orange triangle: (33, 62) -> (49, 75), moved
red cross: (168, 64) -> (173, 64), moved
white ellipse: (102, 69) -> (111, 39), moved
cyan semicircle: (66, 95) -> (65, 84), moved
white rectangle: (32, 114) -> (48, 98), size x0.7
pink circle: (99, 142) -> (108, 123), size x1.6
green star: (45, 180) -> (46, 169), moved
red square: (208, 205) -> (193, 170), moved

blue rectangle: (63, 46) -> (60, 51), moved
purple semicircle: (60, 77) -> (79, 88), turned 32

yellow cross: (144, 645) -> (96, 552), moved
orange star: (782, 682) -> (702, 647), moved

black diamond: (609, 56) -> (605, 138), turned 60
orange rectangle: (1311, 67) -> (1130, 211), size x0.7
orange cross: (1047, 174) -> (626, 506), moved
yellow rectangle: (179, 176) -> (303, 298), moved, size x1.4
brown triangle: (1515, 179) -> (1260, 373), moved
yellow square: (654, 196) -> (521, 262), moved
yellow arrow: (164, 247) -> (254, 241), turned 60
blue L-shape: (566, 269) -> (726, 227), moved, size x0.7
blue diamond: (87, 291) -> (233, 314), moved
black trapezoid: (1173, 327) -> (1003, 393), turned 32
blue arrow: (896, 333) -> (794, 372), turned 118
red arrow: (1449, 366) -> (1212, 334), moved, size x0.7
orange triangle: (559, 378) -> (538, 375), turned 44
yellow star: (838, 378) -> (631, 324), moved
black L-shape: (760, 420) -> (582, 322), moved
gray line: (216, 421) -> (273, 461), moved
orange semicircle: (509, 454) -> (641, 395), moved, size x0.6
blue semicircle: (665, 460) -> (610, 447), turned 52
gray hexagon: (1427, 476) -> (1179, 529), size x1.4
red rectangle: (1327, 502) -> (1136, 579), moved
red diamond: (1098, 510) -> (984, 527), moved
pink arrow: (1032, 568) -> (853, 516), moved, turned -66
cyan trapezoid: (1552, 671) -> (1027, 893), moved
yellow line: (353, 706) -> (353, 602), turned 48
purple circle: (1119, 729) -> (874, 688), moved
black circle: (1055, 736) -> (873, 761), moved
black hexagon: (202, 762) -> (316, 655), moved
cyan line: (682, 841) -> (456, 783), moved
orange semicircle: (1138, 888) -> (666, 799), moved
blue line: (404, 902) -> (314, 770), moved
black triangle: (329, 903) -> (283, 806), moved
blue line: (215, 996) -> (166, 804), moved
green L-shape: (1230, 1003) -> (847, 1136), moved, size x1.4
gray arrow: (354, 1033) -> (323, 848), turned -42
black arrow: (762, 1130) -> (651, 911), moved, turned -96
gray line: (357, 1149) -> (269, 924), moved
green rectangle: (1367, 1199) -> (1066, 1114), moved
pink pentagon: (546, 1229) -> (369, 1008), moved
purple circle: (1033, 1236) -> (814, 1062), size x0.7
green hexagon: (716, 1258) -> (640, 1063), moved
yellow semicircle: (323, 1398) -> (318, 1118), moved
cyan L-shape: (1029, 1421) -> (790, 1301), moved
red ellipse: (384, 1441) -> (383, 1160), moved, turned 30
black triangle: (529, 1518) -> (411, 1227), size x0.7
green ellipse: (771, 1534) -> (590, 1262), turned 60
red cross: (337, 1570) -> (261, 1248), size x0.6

───

Assignment
Each line from the start of the listing above through the line containing "orange semicircle: (509, 454)" must be reproduced exactly. Leave out the rest.

Exercise response
orange triangle: (33, 62) -> (49, 75), moved
red cross: (168, 64) -> (173, 64), moved
white ellipse: (102, 69) -> (111, 39), moved
cyan semicircle: (66, 95) -> (65, 84), moved
white rectangle: (32, 114) -> (48, 98), size x0.7
pink circle: (99, 142) -> (108, 123), size x1.6
green star: (45, 180) -> (46, 169), moved
red square: (208, 205) -> (193, 170), moved

blue rectangle: (63, 46) -> (60, 51), moved
purple semicircle: (60, 77) -> (79, 88), turned 32

yellow cross: (144, 645) -> (96, 552), moved
orange star: (782, 682) -> (702, 647), moved

black diamond: (609, 56) -> (605, 138), turned 60
orange rectangle: (1311, 67) -> (1130, 211), size x0.7
orange cross: (1047, 174) -> (626, 506), moved
yellow rectangle: (179, 176) -> (303, 298), moved, size x1.4
brown triangle: (1515, 179) -> (1260, 373), moved
yellow square: (654, 196) -> (521, 262), moved
yellow arrow: (164, 247) -> (254, 241), turned 60
blue L-shape: (566, 269) -> (726, 227), moved, size x0.7
blue diamond: (87, 291) -> (233, 314), moved
black trapezoid: (1173, 327) -> (1003, 393), turned 32
blue arrow: (896, 333) -> (794, 372), turned 118
red arrow: (1449, 366) -> (1212, 334), moved, size x0.7
orange triangle: (559, 378) -> (538, 375), turned 44
yellow star: (838, 378) -> (631, 324), moved
black L-shape: (760, 420) -> (582, 322), moved
gray line: (216, 421) -> (273, 461), moved
orange semicircle: (509, 454) -> (641, 395), moved, size x0.6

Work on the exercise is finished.